◆ **Try it**:
Write each entry out again verbatim, pictures excluded.

◆ **Information**:
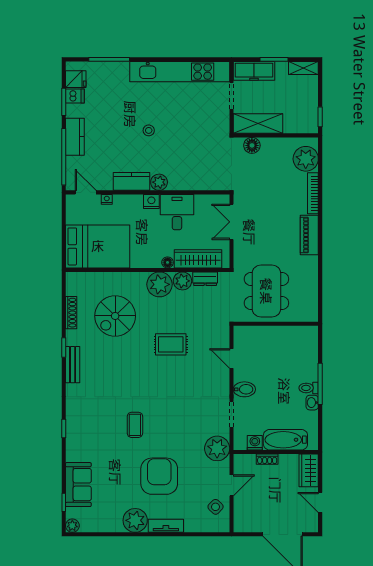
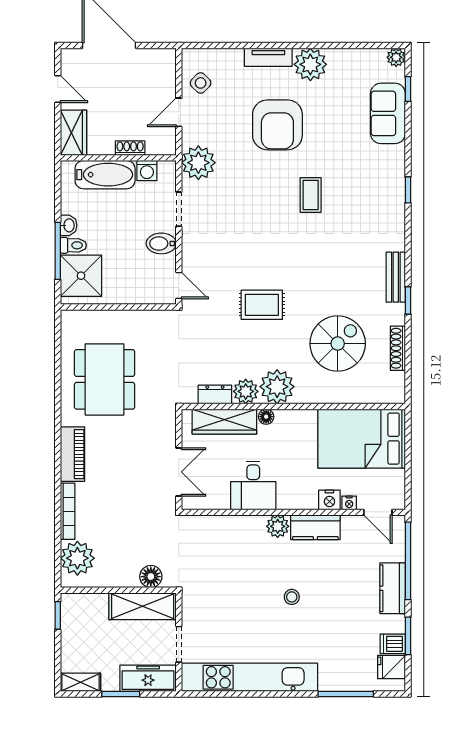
nightstand: (151, 201) -> (329, 500), moved
dining table: (266, 291) -> (105, 379), moved
wall: (276, 324) -> (118, 307), moved
shower: (303, 366) -> (81, 276), added

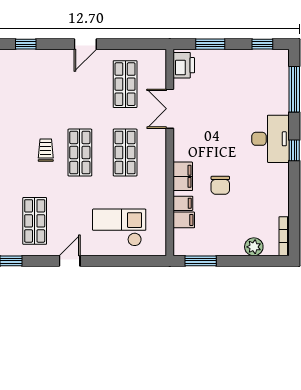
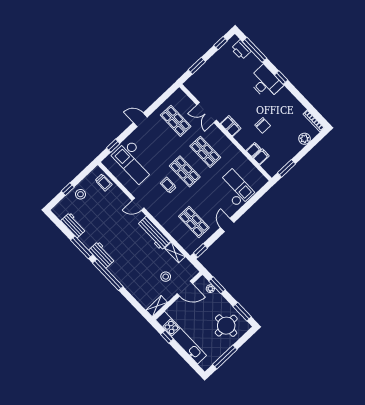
door: (85, 44) -> (140, 120), swing flipped
printer: (184, 65) -> (241, 50), moved, turned 180
checkout: (32, 85) -> (134, 161), added
filing cabinet: (183, 176) -> (231, 126), moved
checkout: (119, 228) -> (235, 188), turned 90

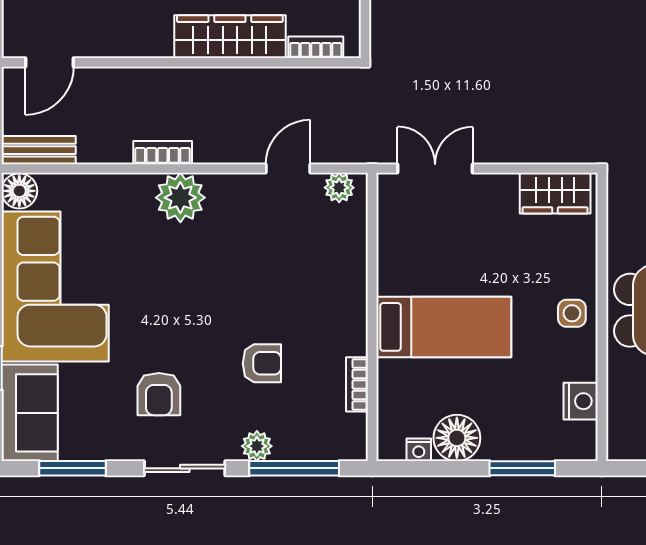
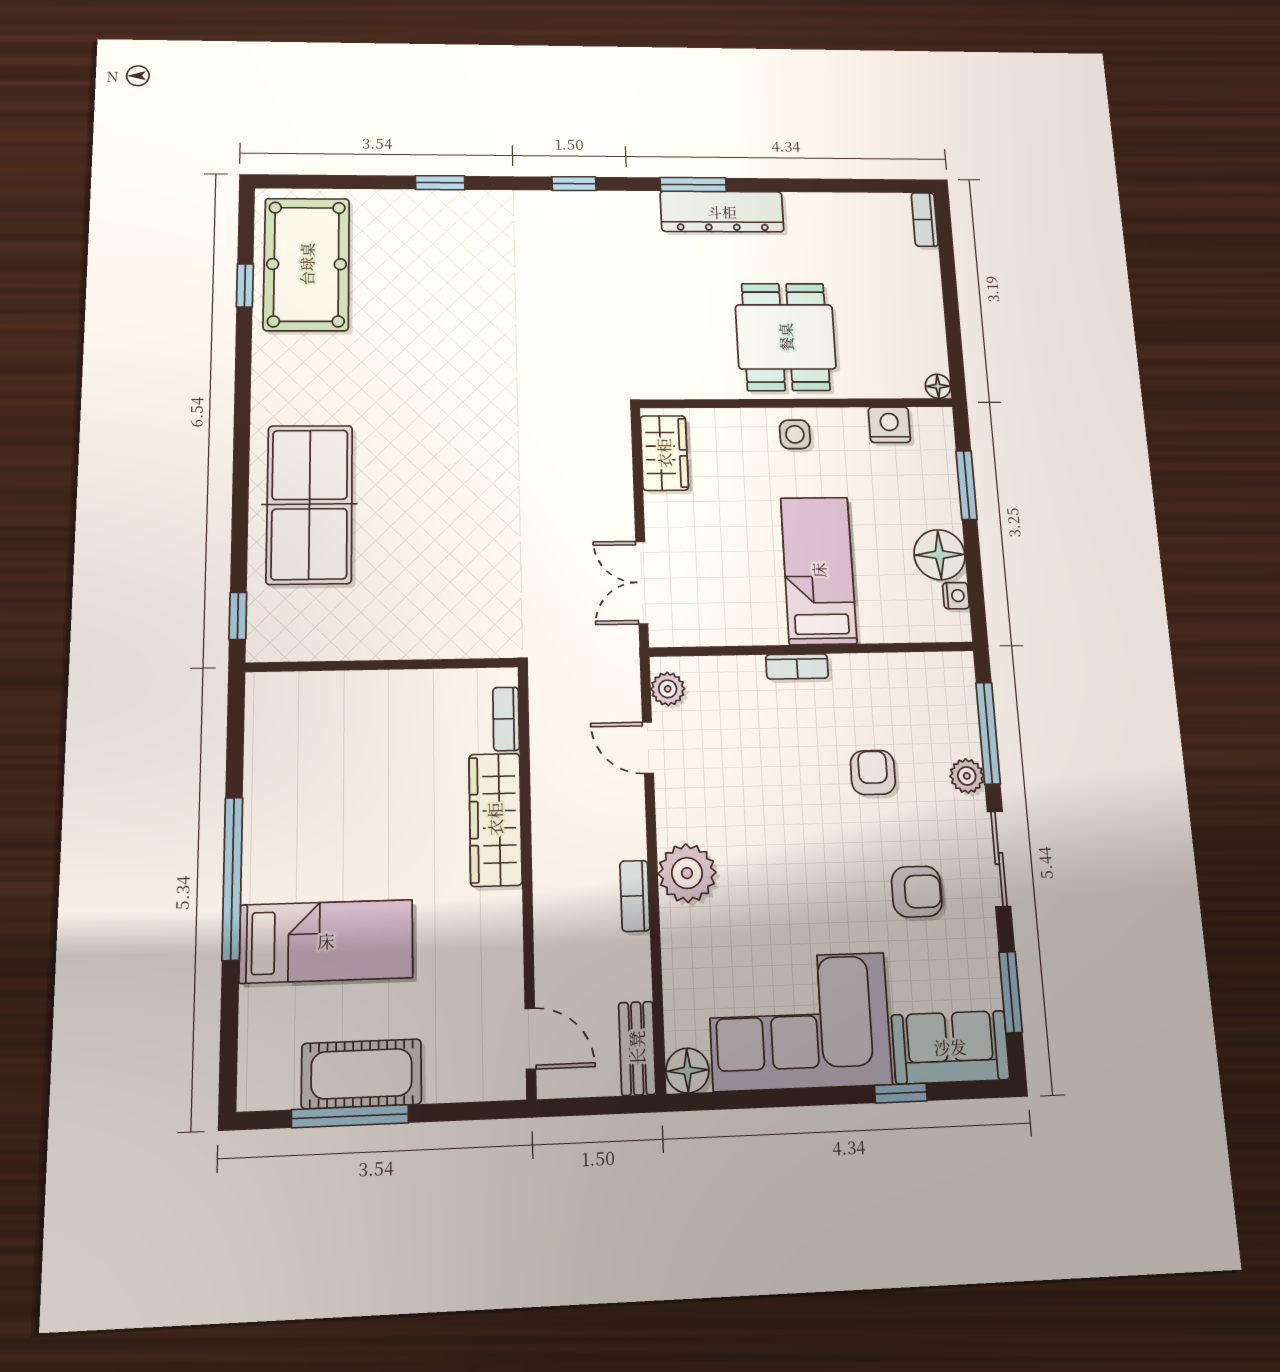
bookcase: (357, 384) -> (797, 666), moved
floor lamp: (618, 449) -> (938, 386), added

◆ **Reply**:
nightstand: (151, 201) -> (329, 500), moved
dining table: (266, 291) -> (105, 379), moved
wall: (276, 324) -> (118, 307), moved
shower: (303, 366) -> (81, 276), added

door: (85, 44) -> (140, 120), swing flipped
printer: (184, 65) -> (241, 50), moved, turned 180
checkout: (32, 85) -> (134, 161), added
filing cabinet: (183, 176) -> (231, 126), moved
checkout: (119, 228) -> (235, 188), turned 90

bookcase: (357, 384) -> (797, 666), moved
floor lamp: (618, 449) -> (938, 386), added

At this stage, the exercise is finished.